## Prompt
Count the lines in the rows below that contain the string "kern", where case counts. Reply with the number only.
= = = =
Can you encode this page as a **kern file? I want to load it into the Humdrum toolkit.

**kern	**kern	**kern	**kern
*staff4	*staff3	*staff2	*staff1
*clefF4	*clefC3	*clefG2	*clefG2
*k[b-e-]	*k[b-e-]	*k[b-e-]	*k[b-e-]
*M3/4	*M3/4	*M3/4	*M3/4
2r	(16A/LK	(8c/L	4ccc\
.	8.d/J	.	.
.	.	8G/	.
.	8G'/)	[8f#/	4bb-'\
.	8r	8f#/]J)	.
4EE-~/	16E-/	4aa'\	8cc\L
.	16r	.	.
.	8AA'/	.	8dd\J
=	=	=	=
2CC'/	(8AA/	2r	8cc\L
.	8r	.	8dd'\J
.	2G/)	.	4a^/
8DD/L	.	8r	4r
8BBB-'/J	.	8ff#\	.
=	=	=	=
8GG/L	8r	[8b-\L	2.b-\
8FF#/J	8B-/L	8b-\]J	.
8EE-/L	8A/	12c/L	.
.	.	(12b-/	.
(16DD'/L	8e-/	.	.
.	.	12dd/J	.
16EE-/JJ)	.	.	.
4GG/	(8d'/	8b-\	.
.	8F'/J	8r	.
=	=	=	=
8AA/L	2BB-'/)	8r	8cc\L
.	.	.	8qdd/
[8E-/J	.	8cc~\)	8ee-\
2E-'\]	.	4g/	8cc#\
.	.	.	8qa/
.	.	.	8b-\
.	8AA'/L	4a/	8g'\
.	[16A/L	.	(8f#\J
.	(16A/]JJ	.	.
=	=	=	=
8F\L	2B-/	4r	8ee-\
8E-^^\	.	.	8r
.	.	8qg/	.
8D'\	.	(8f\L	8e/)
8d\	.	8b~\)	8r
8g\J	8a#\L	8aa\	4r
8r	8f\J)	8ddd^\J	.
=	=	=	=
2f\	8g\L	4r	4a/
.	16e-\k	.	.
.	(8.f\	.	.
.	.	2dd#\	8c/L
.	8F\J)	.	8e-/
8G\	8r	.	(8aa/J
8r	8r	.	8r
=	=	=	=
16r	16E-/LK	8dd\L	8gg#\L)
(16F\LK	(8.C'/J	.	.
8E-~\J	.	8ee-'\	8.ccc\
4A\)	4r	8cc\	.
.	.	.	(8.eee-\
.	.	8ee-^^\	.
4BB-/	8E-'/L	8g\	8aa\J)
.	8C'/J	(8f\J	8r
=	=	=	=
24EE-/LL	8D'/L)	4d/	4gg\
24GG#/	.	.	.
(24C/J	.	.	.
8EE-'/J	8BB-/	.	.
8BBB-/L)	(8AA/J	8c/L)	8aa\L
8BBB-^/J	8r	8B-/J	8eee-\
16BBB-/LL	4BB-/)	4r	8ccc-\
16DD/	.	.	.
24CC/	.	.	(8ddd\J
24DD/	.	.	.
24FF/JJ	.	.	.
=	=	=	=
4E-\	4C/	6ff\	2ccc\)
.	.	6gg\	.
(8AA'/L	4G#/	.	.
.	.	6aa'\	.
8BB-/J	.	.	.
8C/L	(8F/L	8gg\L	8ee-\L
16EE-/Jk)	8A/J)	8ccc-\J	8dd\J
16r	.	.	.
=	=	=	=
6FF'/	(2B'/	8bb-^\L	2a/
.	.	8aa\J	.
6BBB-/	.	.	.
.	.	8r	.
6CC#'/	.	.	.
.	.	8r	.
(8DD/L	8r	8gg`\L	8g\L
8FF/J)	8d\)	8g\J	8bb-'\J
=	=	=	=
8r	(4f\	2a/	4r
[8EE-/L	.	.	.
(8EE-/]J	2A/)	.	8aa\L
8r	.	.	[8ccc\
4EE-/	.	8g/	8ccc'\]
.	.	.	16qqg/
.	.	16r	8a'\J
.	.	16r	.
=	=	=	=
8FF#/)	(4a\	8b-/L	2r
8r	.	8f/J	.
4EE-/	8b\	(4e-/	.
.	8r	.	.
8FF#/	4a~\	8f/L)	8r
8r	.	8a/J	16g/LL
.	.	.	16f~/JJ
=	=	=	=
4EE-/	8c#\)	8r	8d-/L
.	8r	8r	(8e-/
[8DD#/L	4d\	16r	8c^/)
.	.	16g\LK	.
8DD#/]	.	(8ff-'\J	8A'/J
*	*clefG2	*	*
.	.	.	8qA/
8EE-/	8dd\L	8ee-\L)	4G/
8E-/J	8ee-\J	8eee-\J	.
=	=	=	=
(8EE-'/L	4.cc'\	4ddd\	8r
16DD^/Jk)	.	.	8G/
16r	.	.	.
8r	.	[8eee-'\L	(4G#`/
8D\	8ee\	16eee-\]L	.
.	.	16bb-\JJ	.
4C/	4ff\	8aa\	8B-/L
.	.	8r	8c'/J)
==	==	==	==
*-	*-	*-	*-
= = = =
## Final result
2